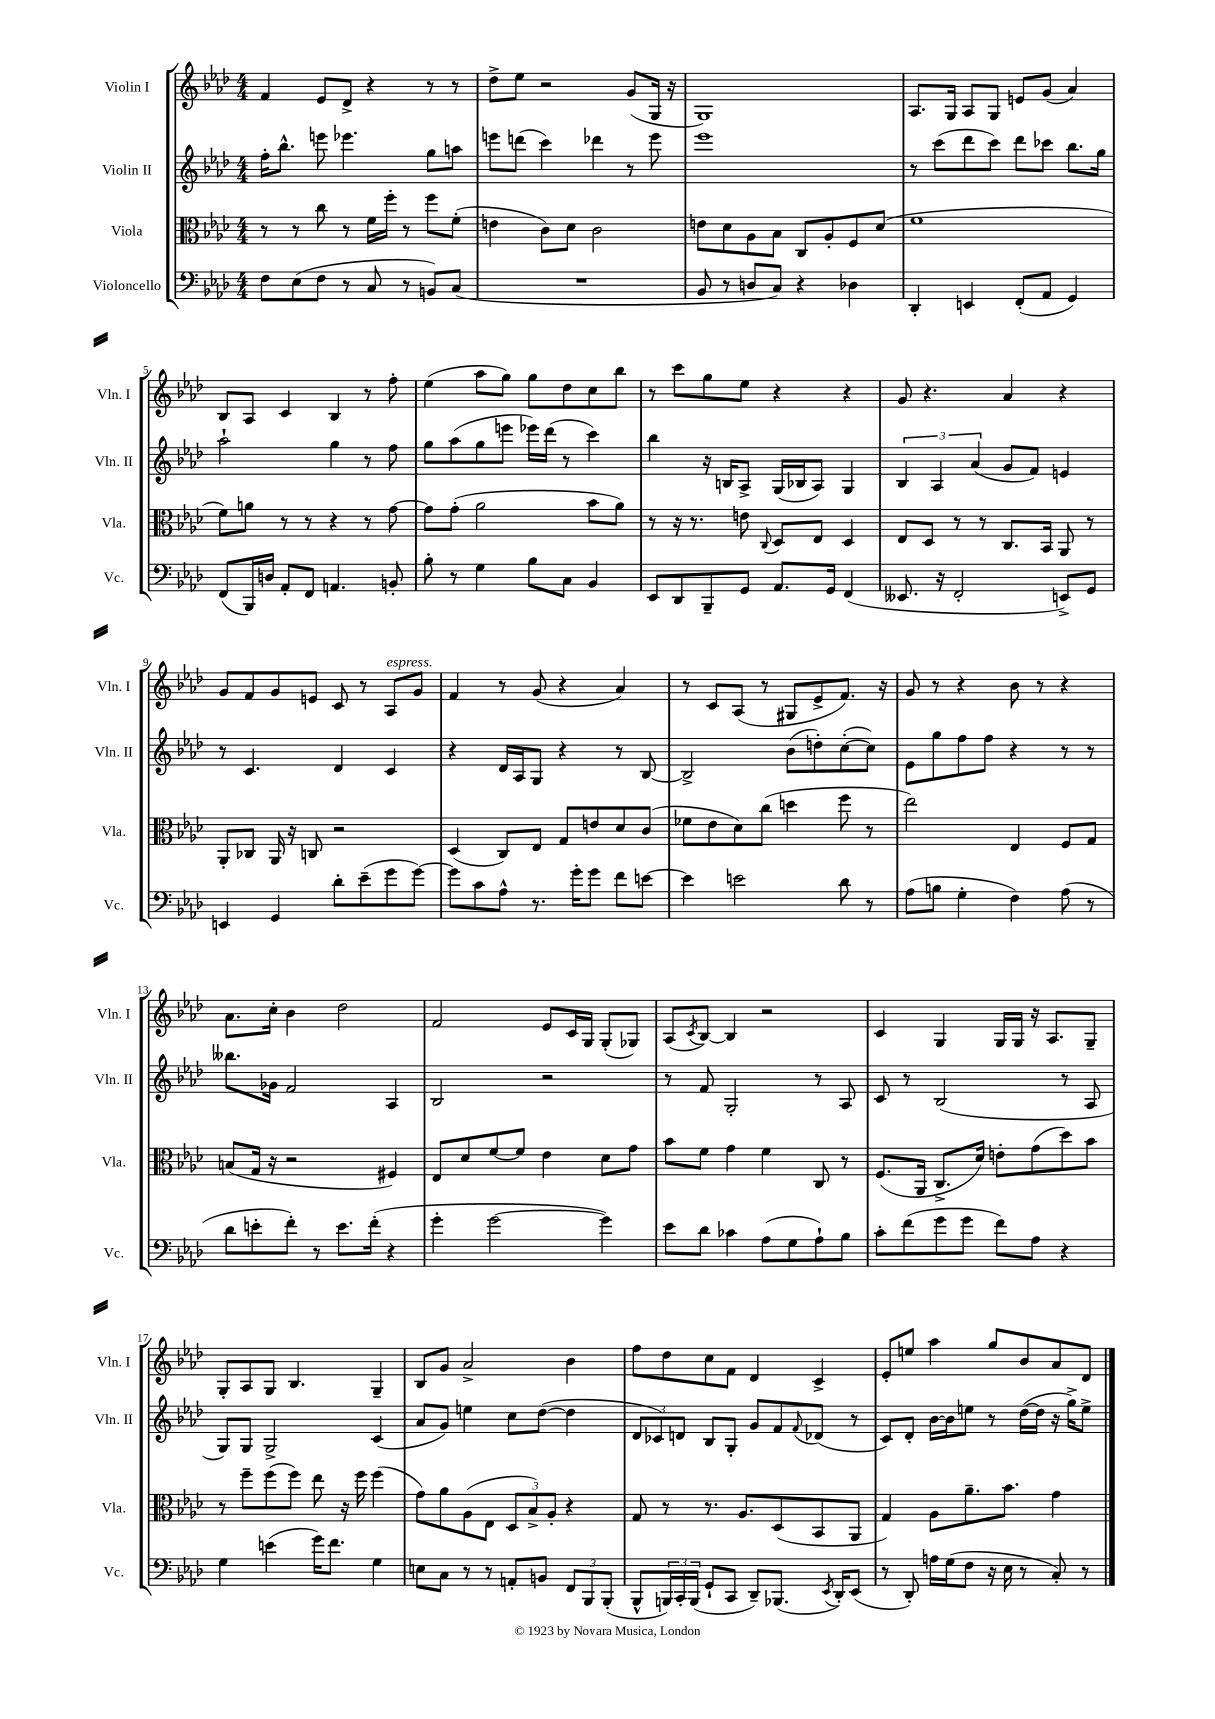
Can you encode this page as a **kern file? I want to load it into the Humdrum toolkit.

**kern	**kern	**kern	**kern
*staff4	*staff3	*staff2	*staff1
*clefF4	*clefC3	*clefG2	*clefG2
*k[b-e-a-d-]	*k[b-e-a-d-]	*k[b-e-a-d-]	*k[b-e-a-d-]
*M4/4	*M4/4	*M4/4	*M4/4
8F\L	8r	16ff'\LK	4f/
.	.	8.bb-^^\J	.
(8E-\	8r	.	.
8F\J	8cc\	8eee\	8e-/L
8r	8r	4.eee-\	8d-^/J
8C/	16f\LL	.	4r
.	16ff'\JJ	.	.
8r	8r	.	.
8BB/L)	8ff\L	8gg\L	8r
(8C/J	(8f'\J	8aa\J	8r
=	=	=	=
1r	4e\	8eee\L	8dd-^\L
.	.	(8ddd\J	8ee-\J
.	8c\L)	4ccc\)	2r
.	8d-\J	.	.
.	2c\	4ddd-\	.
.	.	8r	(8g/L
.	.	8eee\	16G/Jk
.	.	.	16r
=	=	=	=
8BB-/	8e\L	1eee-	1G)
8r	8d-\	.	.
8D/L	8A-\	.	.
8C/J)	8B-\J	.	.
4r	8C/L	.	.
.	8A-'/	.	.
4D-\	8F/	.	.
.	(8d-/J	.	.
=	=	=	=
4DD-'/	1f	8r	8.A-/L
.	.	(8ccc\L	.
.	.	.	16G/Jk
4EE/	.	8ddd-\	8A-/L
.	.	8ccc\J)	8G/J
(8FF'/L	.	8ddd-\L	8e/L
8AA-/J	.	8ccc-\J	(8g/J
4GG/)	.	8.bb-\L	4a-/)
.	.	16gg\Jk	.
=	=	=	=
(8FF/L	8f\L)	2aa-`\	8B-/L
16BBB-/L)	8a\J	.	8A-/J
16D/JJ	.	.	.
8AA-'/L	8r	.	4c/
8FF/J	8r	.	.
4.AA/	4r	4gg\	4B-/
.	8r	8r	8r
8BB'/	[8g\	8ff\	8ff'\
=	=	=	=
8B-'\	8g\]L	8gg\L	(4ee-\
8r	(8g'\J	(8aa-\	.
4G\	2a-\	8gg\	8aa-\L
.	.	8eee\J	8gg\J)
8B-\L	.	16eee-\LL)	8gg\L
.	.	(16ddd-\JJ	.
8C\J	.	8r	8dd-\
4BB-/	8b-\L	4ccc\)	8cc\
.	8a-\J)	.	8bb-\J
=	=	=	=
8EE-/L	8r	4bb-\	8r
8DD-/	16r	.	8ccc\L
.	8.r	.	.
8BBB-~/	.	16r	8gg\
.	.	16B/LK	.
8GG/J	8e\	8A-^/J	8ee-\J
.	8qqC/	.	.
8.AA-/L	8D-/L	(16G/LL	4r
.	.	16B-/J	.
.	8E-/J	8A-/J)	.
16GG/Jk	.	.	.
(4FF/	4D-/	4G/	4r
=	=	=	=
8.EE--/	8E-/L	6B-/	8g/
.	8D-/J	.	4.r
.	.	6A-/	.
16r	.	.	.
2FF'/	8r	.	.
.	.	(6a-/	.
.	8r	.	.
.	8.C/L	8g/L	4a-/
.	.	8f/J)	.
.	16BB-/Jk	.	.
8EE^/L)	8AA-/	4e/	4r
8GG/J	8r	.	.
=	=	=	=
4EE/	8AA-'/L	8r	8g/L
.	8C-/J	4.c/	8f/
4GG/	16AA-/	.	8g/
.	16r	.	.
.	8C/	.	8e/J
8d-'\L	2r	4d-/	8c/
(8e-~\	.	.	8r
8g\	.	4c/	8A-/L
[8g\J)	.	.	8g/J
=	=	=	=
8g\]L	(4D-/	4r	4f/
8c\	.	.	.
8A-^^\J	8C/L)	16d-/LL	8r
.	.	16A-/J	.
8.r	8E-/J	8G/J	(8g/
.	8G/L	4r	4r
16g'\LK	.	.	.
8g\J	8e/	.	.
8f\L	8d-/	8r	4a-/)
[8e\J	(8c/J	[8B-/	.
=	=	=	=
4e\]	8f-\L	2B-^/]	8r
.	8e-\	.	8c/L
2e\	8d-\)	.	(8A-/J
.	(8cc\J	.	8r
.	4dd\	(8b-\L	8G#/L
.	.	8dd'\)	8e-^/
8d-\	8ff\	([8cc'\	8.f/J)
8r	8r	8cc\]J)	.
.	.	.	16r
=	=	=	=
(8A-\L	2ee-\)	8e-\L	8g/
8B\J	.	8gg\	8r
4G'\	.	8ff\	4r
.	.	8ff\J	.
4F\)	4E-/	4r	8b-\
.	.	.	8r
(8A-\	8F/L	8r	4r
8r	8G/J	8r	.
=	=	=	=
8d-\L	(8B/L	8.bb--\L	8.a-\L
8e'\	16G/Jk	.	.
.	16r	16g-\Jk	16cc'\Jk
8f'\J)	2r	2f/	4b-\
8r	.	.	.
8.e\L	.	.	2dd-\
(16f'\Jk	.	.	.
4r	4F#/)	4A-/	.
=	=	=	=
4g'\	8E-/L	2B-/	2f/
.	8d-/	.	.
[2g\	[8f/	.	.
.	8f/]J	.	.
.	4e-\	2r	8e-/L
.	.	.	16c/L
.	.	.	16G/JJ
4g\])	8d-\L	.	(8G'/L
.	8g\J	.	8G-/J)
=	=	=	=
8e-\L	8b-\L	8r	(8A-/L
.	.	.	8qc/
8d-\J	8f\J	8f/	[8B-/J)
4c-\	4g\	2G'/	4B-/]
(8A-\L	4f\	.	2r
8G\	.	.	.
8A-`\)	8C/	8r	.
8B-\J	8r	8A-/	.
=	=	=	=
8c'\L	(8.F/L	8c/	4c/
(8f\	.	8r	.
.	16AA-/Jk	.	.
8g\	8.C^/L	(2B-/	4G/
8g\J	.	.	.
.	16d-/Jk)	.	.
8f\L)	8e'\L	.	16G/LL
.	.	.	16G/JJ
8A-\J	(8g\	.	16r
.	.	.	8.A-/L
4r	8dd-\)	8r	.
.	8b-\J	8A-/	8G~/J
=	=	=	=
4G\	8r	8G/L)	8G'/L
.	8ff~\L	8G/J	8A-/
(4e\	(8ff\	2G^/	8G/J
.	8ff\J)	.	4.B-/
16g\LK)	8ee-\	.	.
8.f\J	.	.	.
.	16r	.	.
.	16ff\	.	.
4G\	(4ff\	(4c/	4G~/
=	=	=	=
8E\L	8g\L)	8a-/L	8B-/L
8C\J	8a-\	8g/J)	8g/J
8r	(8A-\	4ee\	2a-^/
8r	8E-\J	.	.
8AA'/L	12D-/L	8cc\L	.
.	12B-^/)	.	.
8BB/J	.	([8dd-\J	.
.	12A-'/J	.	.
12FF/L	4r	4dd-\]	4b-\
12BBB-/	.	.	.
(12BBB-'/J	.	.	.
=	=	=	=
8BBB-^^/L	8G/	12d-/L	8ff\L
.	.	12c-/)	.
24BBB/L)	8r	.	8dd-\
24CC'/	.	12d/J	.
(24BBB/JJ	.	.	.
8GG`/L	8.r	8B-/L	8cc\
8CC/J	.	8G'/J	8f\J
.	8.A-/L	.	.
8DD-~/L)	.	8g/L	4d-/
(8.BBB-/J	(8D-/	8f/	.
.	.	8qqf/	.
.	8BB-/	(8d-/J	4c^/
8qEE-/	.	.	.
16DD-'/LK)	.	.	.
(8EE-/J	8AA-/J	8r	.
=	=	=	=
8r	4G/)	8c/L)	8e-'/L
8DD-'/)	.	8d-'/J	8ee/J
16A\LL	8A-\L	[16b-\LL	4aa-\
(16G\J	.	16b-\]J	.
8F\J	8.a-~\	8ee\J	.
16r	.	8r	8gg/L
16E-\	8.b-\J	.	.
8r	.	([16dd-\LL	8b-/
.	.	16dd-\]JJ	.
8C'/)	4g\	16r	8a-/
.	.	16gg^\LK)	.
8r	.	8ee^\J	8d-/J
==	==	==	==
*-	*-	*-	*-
-------
■ Given request
Gather every line in the rows above that contains the string "kern", and list those lines in the order in which they appear.

■ Task response
Can you encode this page as a **kern file? I want to load it into the Humdrum toolkit.
**kern	**kern	**kern	**kern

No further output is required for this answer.